● **TASK GOAL**
The records below are to be copied exactly, with their pictures left out.

Records drawn from a dataset:

____

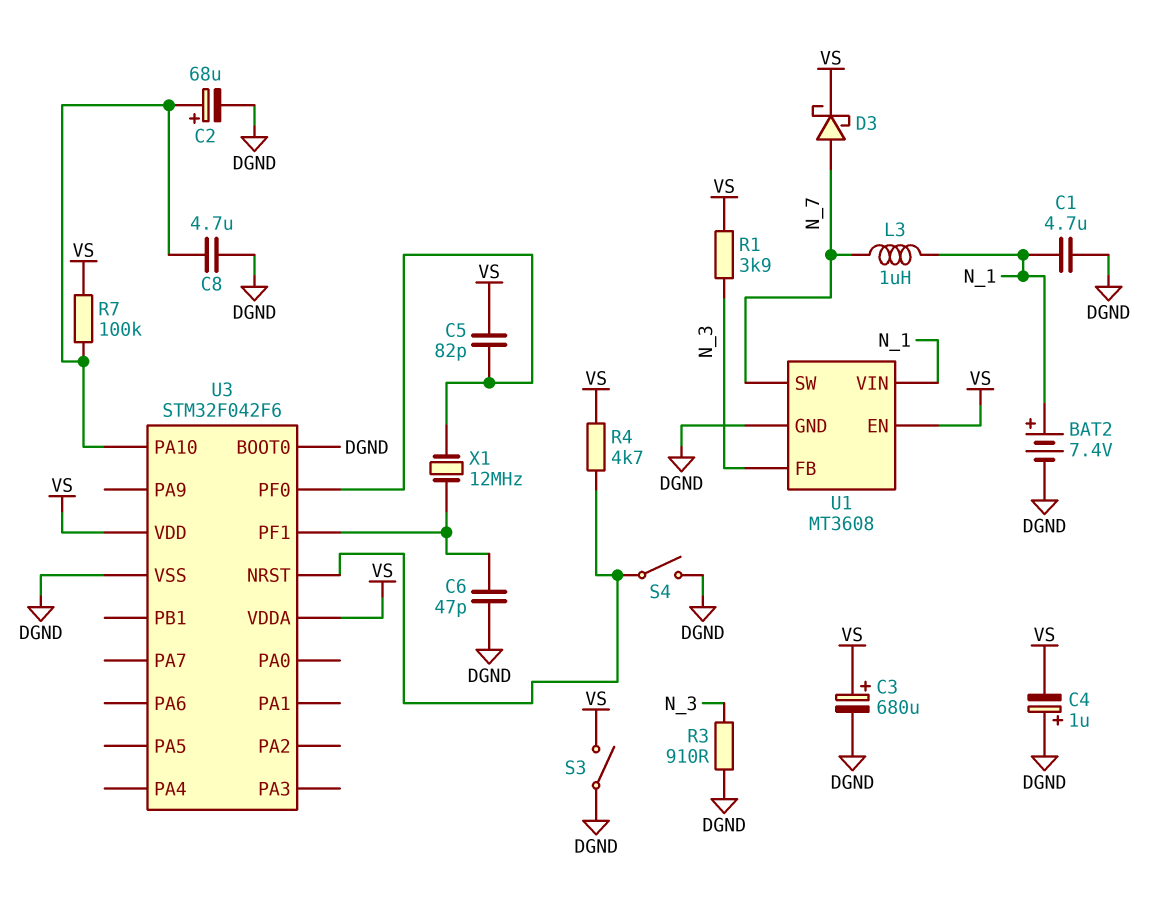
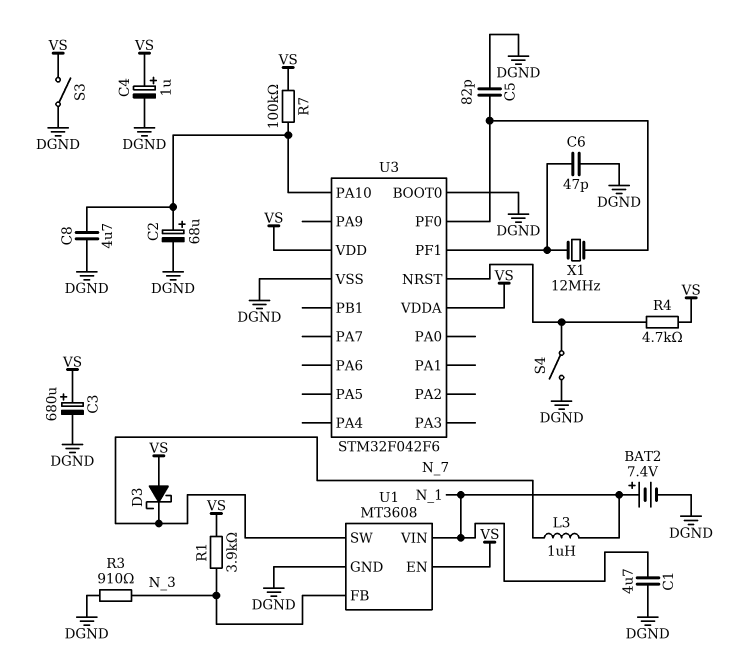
C4: 1uF (plus DGND, minus VS) -> 1uF (plus VS, minus DGND)
C5: 82pF (U3/PF0, VS) -> 82pF (DGND, U3/PF0)
D3: schottky (A N_7, K VS) -> schottky (A VS, K N_7)

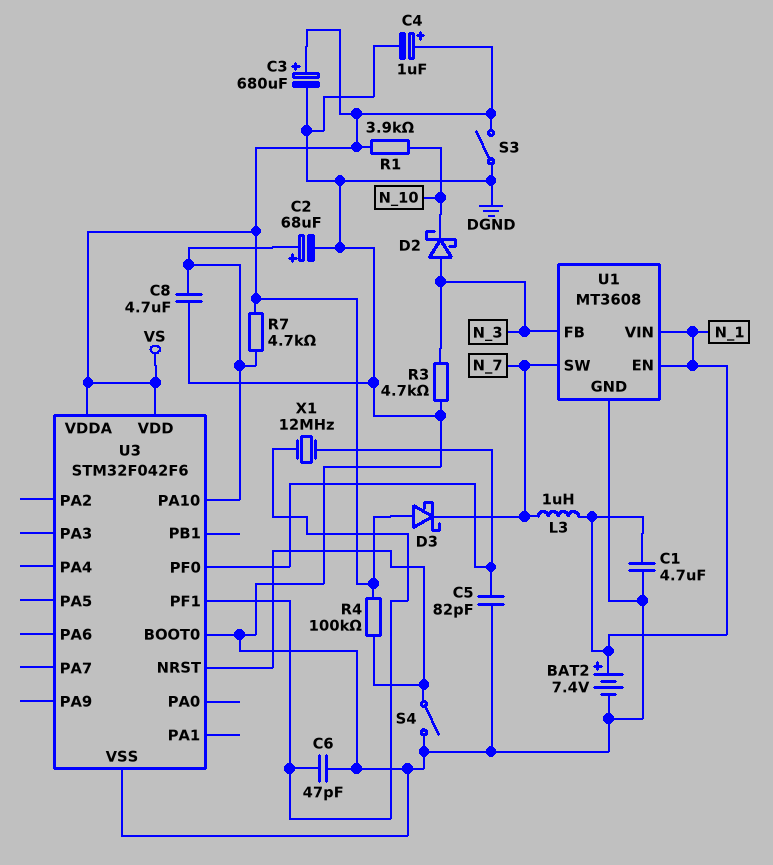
D2: none -> schottky (A N_3, K N_10)
R1: 3.9k (N_3, VS) -> 3.9k (N_10, VS)
R3: 910 (DGND, N_3) -> 4.7k (DGND, N_3)
R4: 4.7k (U3/NRST, VS) -> 100k (U3/NRST, VS)
R7: 100k (U3/PA10, VS) -> 4.7k (U3/PA10, VS)
U1 pin EN: VS -> N_1

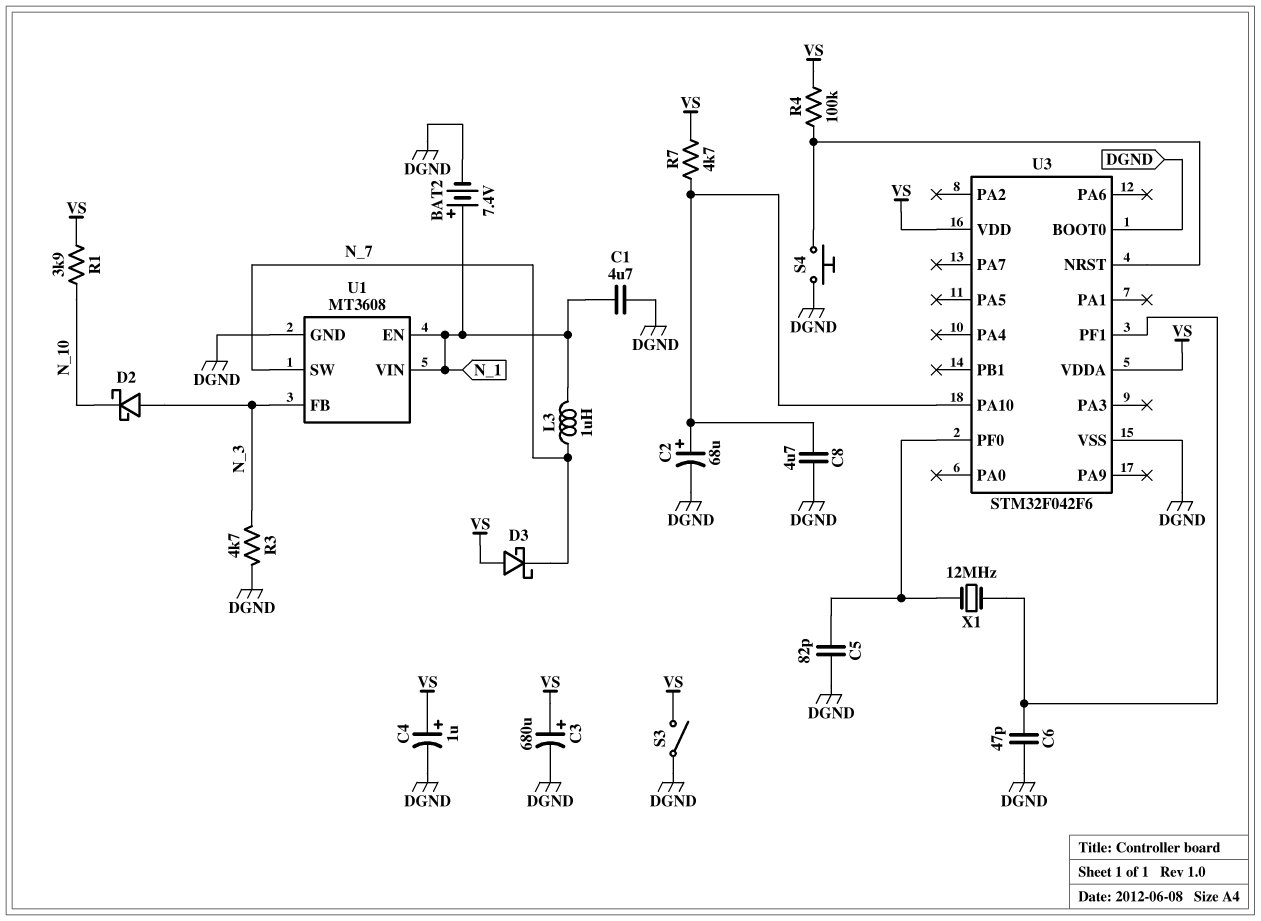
S4: switch (DGND, U3/NRST) -> button (DGND, U3/NRST)

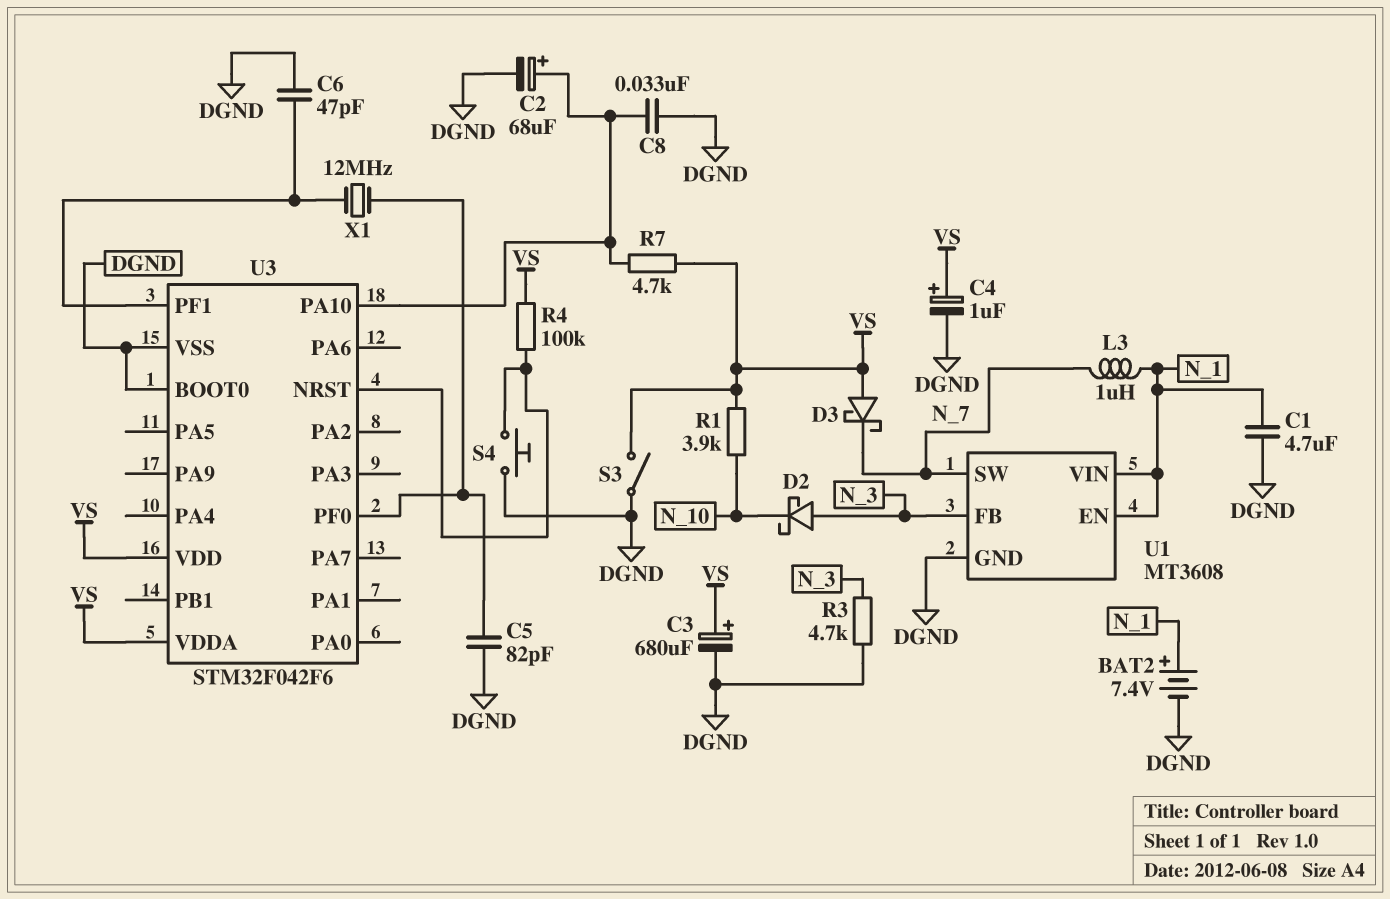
C8: 4.7uF (DGND, U3/PA10) -> 33nF (DGND, U3/PA10)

____

● **TASK OUTPUT**
C4: 1uF (plus DGND, minus VS) -> 1uF (plus VS, minus DGND)
C5: 82pF (U3/PF0, VS) -> 82pF (DGND, U3/PF0)
D3: schottky (A N_7, K VS) -> schottky (A VS, K N_7)

D2: none -> schottky (A N_3, K N_10)
R1: 3.9k (N_3, VS) -> 3.9k (N_10, VS)
R3: 910 (DGND, N_3) -> 4.7k (DGND, N_3)
R4: 4.7k (U3/NRST, VS) -> 100k (U3/NRST, VS)
R7: 100k (U3/PA10, VS) -> 4.7k (U3/PA10, VS)
U1 pin EN: VS -> N_1

S4: switch (DGND, U3/NRST) -> button (DGND, U3/NRST)

C8: 4.7uF (DGND, U3/PA10) -> 33nF (DGND, U3/PA10)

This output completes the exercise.